▶ _Task to complete_:
In the listing below, a line holding "pyramid (pink) middle left" and a line holding "pawn (pink) (2nd" mark the range. Retype both exactly, with all lines between them.

▶ _Given information_:
════════════════
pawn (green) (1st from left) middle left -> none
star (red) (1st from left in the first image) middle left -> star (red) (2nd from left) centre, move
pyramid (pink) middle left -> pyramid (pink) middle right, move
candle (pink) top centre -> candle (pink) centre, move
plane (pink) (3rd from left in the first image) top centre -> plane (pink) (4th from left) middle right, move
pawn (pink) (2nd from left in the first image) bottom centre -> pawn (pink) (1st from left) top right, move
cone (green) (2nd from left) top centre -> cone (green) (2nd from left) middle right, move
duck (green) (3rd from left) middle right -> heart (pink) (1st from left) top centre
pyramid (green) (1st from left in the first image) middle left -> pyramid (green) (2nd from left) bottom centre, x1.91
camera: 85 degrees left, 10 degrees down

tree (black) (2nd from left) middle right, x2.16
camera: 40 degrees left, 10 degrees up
════════════════
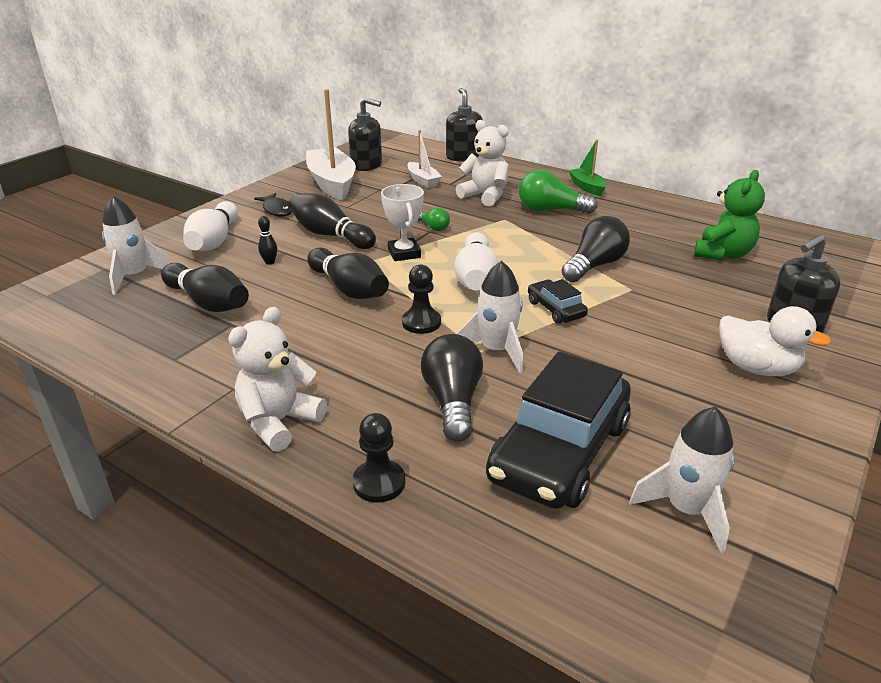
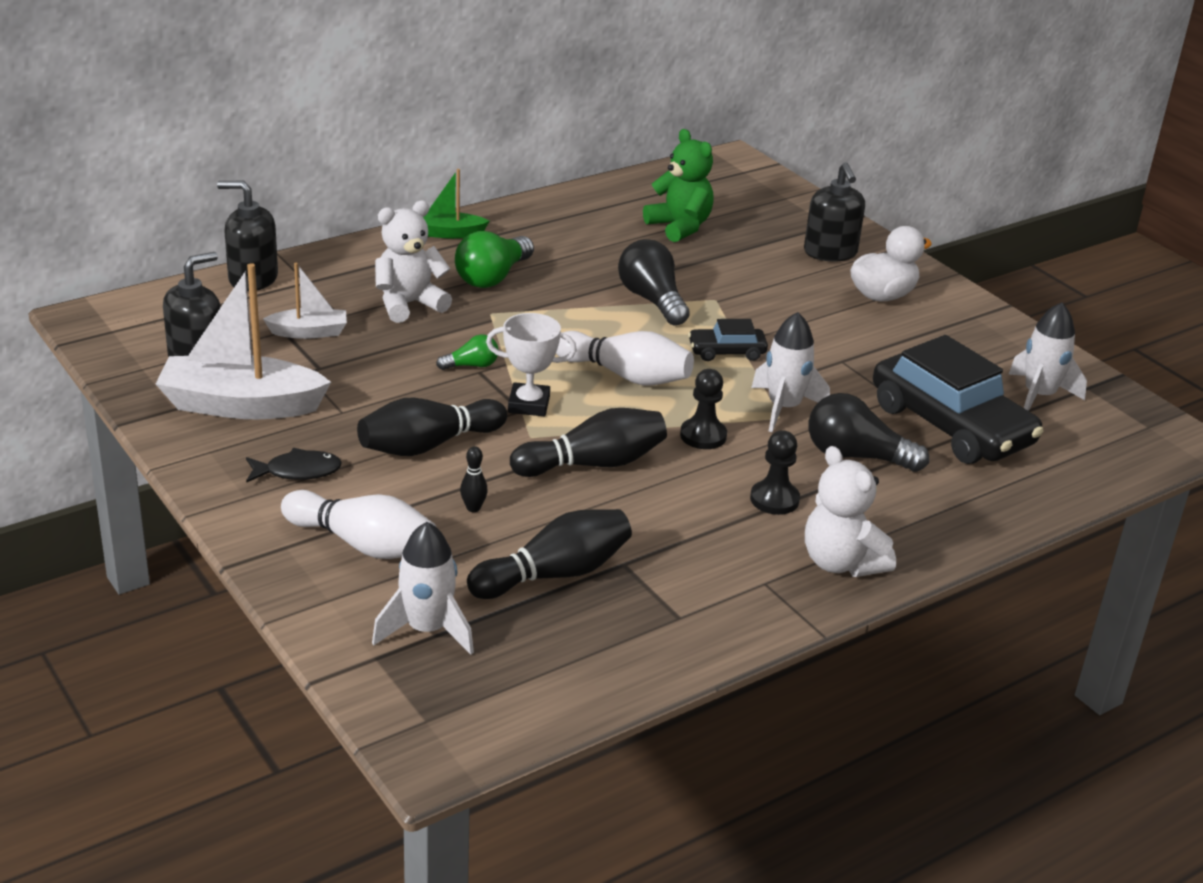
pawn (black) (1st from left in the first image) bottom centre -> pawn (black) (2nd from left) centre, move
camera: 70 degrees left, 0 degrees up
════════════════
▶ _Solved exercise_:
pyramid (pink) middle left -> pyramid (pink) middle right, move
candle (pink) top centre -> candle (pink) centre, move
plane (pink) (3rd from left in the first image) top centre -> plane (pink) (4th from left) middle right, move
pawn (pink) (2nd from left in the first image) bottom centre -> pawn (pink) (1st from left) top right, move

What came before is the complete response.